* _WHAT TO DO_
Extract from the entries below, exactly as given, only the lines from the line containing "TOF pin XSHUT: GP8 -> GP1" to the line containing "AUDIO pin BUSY: RX -> D7", both lines included.

Source records:
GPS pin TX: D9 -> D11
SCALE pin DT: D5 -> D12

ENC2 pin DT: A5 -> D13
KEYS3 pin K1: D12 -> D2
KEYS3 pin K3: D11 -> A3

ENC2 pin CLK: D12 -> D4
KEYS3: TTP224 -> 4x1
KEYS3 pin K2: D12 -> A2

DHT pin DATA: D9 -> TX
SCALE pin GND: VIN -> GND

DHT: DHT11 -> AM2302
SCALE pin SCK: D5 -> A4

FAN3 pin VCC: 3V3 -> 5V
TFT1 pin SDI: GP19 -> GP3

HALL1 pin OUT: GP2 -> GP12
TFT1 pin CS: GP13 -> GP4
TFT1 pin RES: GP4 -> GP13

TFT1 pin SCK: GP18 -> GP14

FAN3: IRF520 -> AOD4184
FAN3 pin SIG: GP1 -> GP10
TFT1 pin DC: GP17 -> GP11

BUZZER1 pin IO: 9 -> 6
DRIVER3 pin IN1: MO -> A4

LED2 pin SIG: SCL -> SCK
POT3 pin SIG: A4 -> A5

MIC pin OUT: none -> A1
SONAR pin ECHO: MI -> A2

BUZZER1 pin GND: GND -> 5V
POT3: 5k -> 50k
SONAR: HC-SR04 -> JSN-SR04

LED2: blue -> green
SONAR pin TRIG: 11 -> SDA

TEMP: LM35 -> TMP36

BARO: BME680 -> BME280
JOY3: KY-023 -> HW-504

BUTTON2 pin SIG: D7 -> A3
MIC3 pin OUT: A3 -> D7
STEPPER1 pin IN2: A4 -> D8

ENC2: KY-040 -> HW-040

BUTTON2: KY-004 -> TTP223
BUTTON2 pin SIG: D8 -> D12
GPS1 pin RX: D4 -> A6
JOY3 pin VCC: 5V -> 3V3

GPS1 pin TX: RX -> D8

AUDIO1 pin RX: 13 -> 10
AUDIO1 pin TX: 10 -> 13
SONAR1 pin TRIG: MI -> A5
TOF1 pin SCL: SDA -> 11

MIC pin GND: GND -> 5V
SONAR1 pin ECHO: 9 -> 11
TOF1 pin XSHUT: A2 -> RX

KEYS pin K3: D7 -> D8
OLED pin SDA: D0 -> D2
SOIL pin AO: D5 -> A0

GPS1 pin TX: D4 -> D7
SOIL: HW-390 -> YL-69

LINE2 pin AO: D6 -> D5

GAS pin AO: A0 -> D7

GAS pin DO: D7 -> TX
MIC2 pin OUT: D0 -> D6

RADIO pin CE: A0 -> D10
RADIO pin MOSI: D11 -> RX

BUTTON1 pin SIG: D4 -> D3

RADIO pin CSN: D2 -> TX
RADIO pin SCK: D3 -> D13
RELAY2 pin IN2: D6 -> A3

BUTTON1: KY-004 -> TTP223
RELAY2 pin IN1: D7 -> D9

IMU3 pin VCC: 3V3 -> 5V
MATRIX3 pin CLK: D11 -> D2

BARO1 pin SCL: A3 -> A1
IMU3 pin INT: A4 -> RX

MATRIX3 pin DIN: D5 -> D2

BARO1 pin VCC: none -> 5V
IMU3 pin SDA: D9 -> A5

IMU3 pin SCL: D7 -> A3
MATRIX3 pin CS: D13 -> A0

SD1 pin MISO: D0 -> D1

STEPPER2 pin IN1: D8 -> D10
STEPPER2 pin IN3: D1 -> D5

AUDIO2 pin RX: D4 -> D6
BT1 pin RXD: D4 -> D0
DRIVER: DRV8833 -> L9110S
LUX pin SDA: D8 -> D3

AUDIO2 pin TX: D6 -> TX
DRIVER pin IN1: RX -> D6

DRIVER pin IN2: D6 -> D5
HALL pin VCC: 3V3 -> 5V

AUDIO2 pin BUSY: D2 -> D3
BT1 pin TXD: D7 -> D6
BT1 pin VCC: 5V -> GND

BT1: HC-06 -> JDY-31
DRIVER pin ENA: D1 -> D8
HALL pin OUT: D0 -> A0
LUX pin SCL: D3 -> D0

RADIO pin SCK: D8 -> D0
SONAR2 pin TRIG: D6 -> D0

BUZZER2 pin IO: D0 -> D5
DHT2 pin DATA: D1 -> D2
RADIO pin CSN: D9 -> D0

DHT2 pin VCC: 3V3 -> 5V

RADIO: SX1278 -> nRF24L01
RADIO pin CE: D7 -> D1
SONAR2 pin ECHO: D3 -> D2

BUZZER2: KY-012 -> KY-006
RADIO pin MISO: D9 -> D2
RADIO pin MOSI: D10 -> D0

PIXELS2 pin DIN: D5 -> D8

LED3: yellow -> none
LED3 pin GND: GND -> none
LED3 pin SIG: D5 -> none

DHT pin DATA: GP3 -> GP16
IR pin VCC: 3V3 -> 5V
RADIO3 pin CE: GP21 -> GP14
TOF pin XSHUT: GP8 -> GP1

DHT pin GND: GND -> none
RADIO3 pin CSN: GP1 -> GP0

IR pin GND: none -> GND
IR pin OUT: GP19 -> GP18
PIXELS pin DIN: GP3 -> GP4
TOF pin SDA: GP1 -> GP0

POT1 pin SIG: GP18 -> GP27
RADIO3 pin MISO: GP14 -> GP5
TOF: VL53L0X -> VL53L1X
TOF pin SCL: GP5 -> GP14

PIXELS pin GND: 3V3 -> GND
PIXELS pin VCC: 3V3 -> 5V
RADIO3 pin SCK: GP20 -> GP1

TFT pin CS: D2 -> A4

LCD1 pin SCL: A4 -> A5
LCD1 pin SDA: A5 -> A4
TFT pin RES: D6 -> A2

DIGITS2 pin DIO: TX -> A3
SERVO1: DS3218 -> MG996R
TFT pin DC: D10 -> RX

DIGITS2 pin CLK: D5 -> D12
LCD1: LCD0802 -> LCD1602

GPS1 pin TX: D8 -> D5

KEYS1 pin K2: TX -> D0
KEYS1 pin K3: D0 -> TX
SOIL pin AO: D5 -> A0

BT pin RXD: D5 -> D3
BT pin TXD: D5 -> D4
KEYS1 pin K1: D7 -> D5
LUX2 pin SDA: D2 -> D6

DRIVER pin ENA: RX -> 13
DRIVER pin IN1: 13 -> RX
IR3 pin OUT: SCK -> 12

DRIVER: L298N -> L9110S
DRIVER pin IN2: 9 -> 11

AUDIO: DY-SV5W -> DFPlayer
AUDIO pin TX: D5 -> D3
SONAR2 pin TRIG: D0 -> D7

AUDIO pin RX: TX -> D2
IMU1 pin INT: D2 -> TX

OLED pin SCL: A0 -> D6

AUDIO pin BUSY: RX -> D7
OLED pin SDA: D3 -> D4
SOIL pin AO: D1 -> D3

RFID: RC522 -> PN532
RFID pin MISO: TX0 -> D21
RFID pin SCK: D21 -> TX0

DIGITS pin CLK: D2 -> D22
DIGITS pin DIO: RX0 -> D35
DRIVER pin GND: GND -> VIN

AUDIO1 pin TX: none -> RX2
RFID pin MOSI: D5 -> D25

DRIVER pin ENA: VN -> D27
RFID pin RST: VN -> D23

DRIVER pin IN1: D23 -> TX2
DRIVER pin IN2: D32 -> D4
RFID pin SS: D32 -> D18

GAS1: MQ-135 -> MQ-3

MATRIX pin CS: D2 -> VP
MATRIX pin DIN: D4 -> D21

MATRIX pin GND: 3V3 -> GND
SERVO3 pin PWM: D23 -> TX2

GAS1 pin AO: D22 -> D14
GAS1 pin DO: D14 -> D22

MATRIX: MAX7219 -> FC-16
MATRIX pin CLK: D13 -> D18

* _RESPONSE_
TOF pin XSHUT: GP8 -> GP1

DHT pin GND: GND -> none
RADIO3 pin CSN: GP1 -> GP0

IR pin GND: none -> GND
IR pin OUT: GP19 -> GP18
PIXELS pin DIN: GP3 -> GP4
TOF pin SDA: GP1 -> GP0

POT1 pin SIG: GP18 -> GP27
RADIO3 pin MISO: GP14 -> GP5
TOF: VL53L0X -> VL53L1X
TOF pin SCL: GP5 -> GP14

PIXELS pin GND: 3V3 -> GND
PIXELS pin VCC: 3V3 -> 5V
RADIO3 pin SCK: GP20 -> GP1

TFT pin CS: D2 -> A4

LCD1 pin SCL: A4 -> A5
LCD1 pin SDA: A5 -> A4
TFT pin RES: D6 -> A2

DIGITS2 pin DIO: TX -> A3
SERVO1: DS3218 -> MG996R
TFT pin DC: D10 -> RX

DIGITS2 pin CLK: D5 -> D12
LCD1: LCD0802 -> LCD1602

GPS1 pin TX: D8 -> D5

KEYS1 pin K2: TX -> D0
KEYS1 pin K3: D0 -> TX
SOIL pin AO: D5 -> A0

BT pin RXD: D5 -> D3
BT pin TXD: D5 -> D4
KEYS1 pin K1: D7 -> D5
LUX2 pin SDA: D2 -> D6

DRIVER pin ENA: RX -> 13
DRIVER pin IN1: 13 -> RX
IR3 pin OUT: SCK -> 12

DRIVER: L298N -> L9110S
DRIVER pin IN2: 9 -> 11

AUDIO: DY-SV5W -> DFPlayer
AUDIO pin TX: D5 -> D3
SONAR2 pin TRIG: D0 -> D7

AUDIO pin RX: TX -> D2
IMU1 pin INT: D2 -> TX

OLED pin SCL: A0 -> D6

AUDIO pin BUSY: RX -> D7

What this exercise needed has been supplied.